Work task: Which lines run from the one containing "camera: 50 degrees left, 15 degrees up" through the last line of the records? Copy them exactly, leaving pictures out.

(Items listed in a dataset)

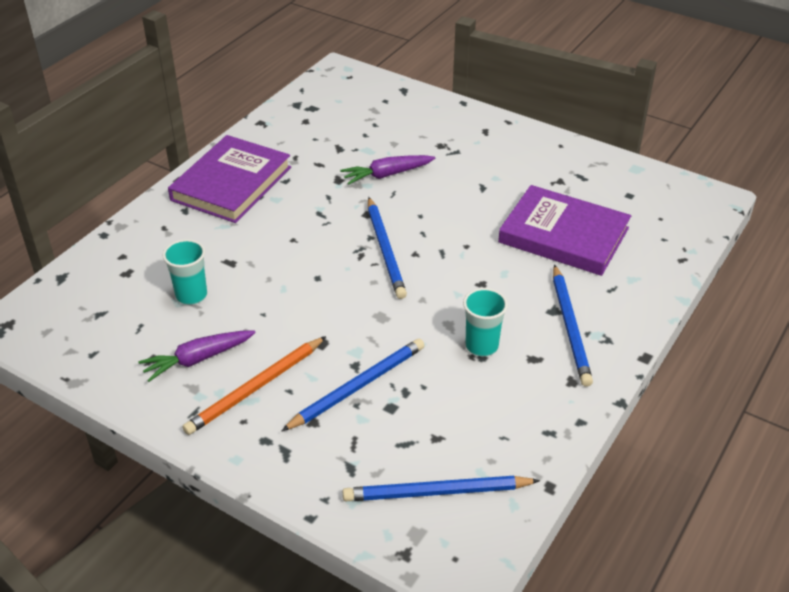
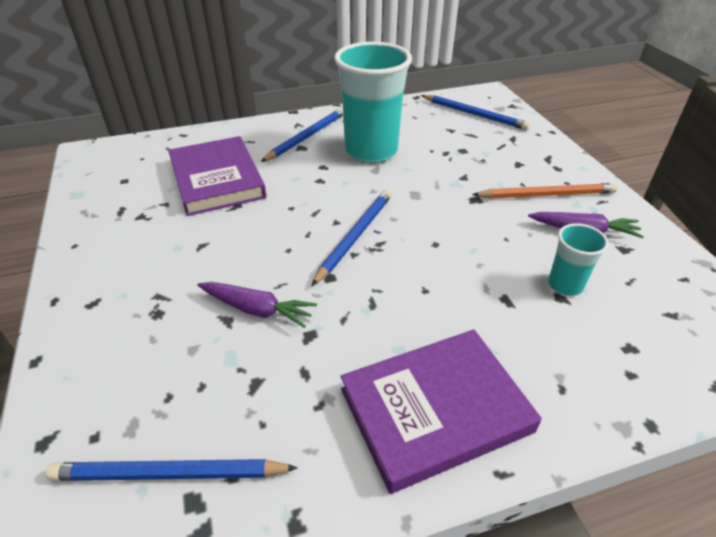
camera: 140 degrees left, 0 degrees up
blue pencil [282,338,425,431] -> blue pencil moved to [46,459,298,481]
turquoise cup [463,288,508,356] -> turquoise cup [334,42,412,163], size x2.09

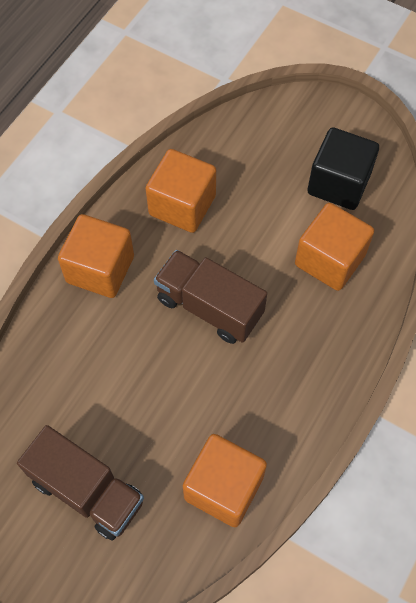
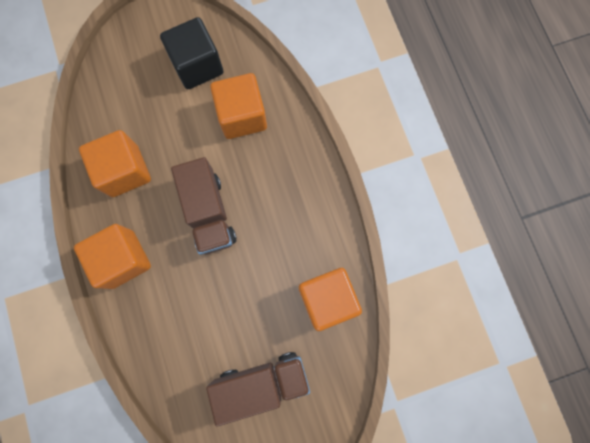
camera: 50 degrees left, 15 degrees up
brown truck [154,250,267,344] -> brown truck turned 90 degrees counterclockwise [171,157,236,255]

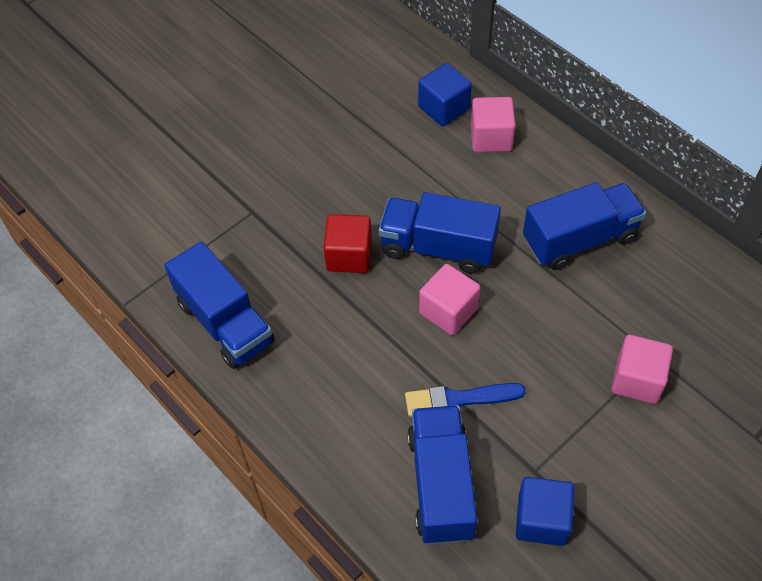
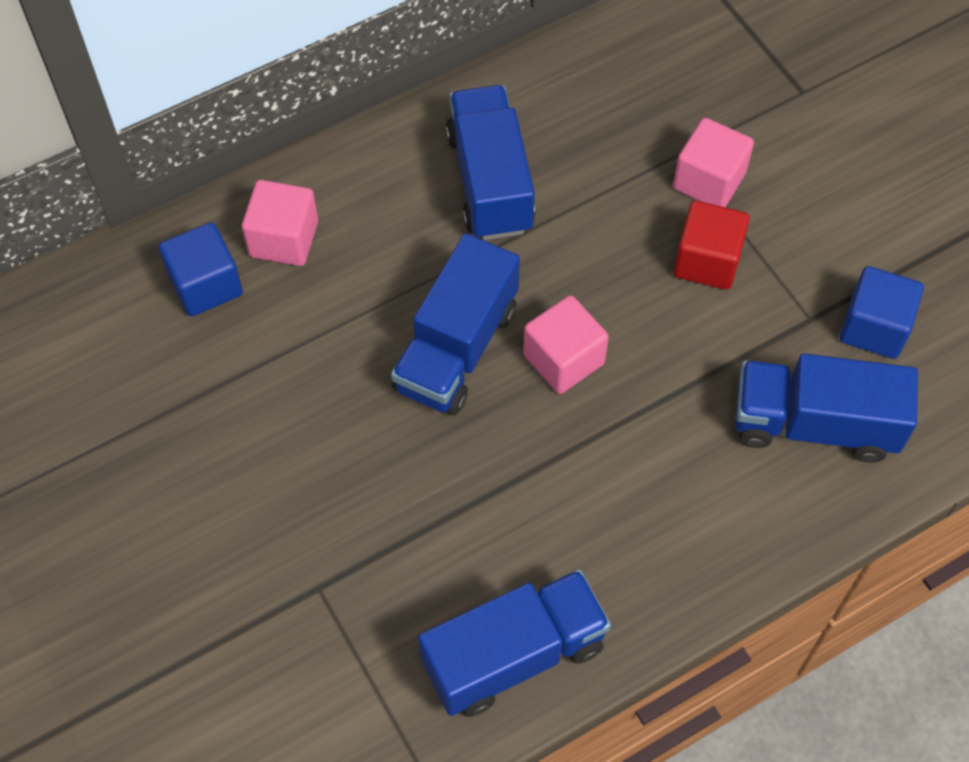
camera: 80 degrees left, 5 degrees up
red cube [324,214,372,273] -> red cube moved to [673,201,750,290]
blue brush [405,383,526,417] -> none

Response to the task:
camera: 50 degrees left, 15 degrees up
brown truck [154,250,267,344] -> brown truck turned 90 degrees counterclockwise [171,157,236,255]

camera: 80 degrees left, 5 degrees up
red cube [324,214,372,273] -> red cube moved to [673,201,750,290]
blue brush [405,383,526,417] -> none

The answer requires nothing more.